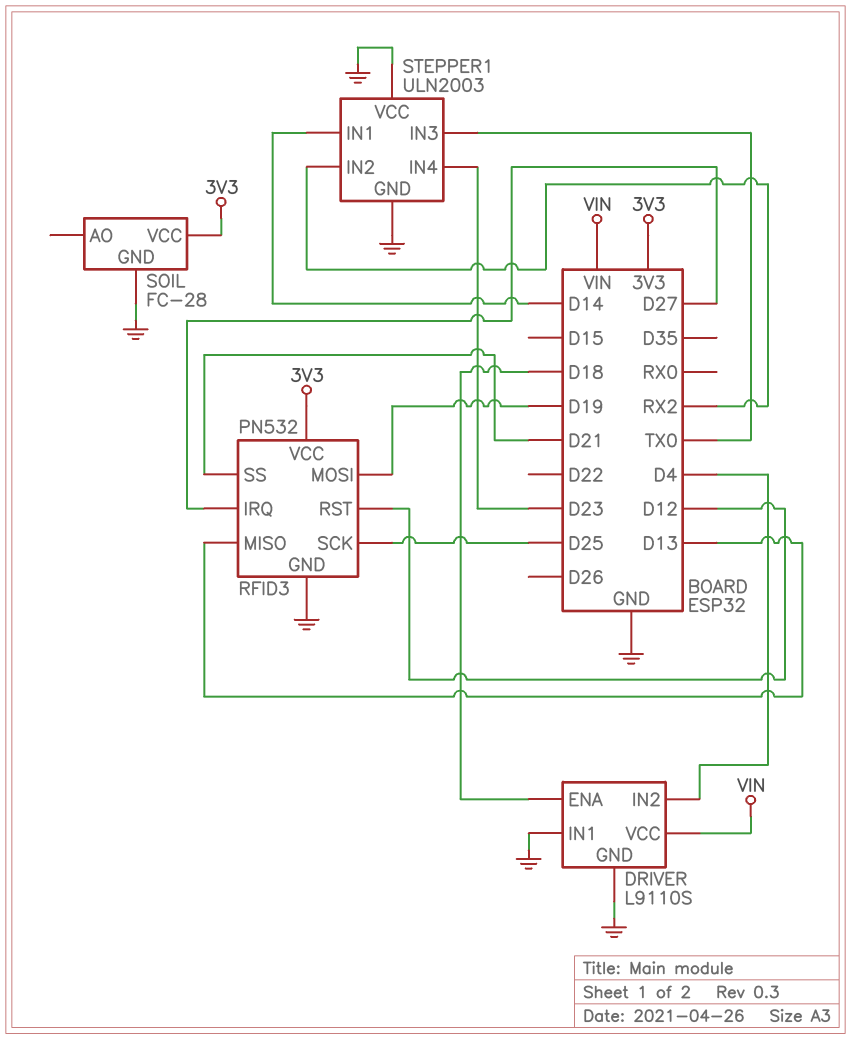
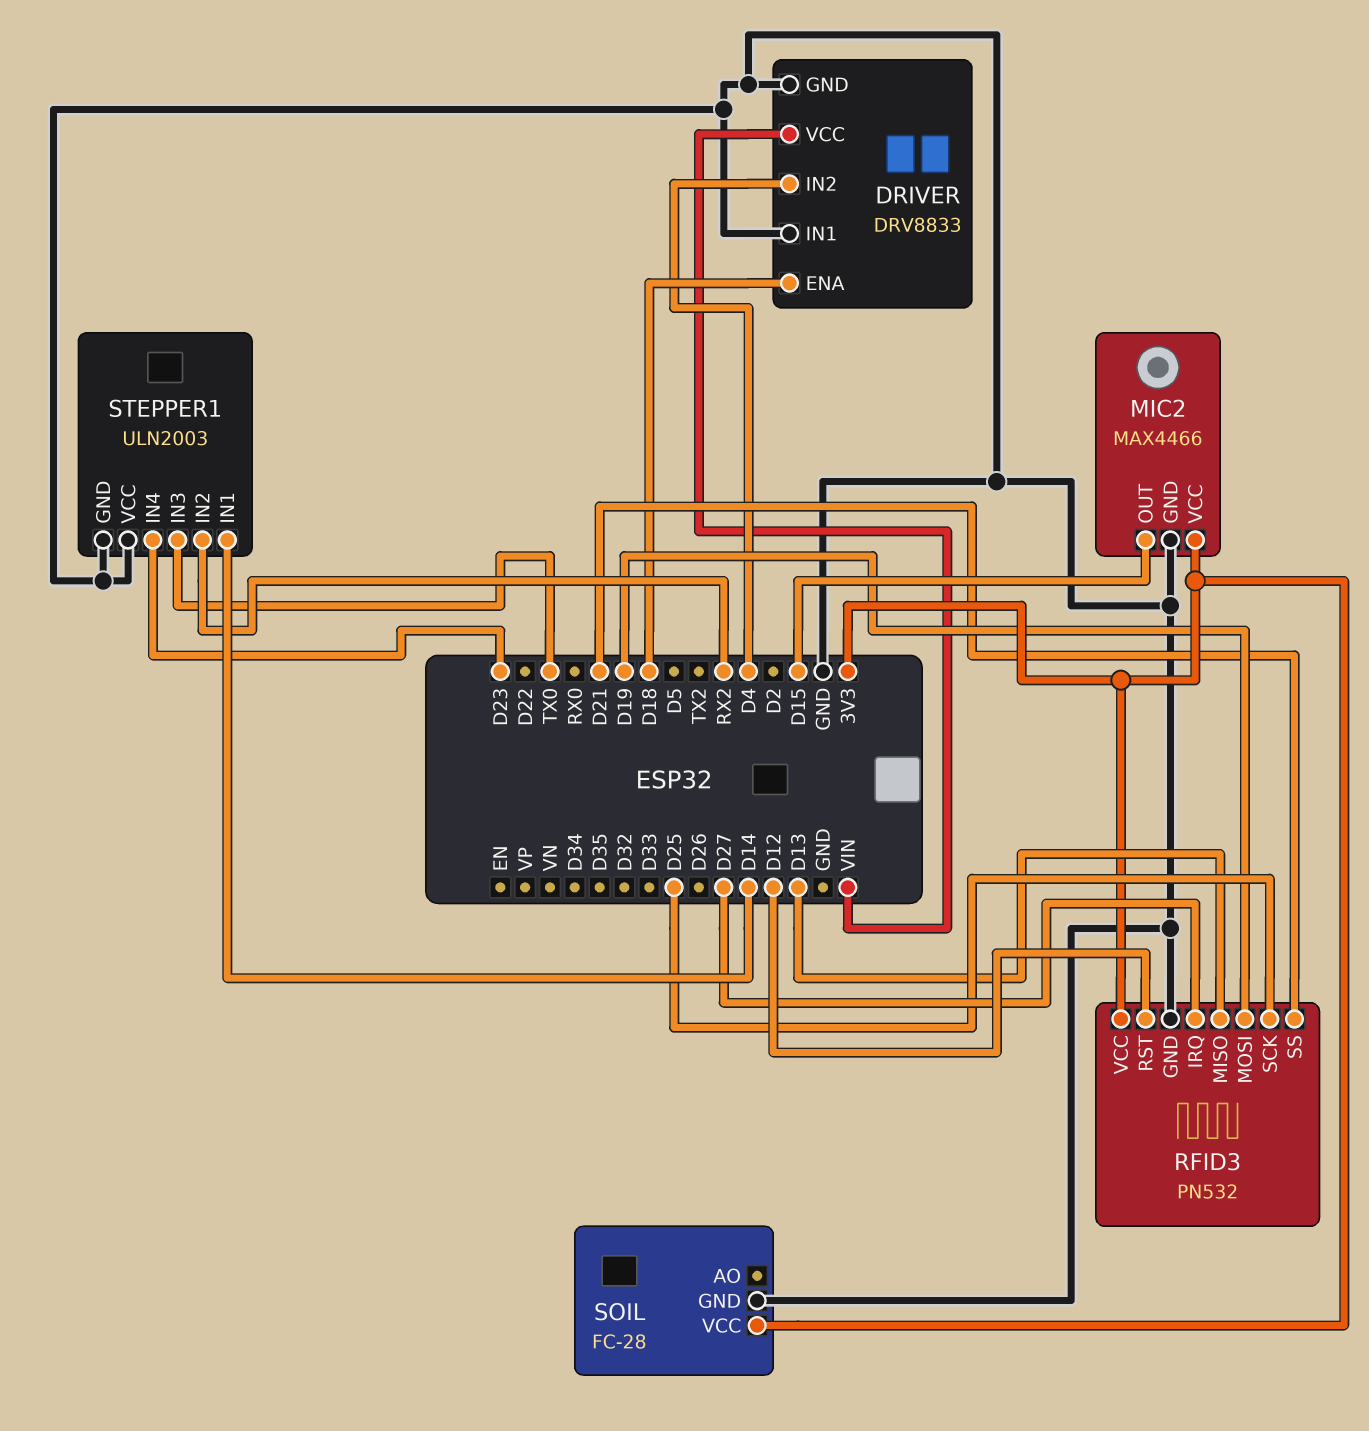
DRIVER: L9110S -> DRV8833
MIC2: none -> MAX4466
MIC2 pin GND: none -> GND
MIC2 pin OUT: none -> D15
MIC2 pin VCC: none -> 3V3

#### Exercise brief
Which lines of the records contain the word "none"? Copy each of them.

#### Output of the exercise
MIC2: none -> MAX4466
MIC2 pin GND: none -> GND
MIC2 pin OUT: none -> D15
MIC2 pin VCC: none -> 3V3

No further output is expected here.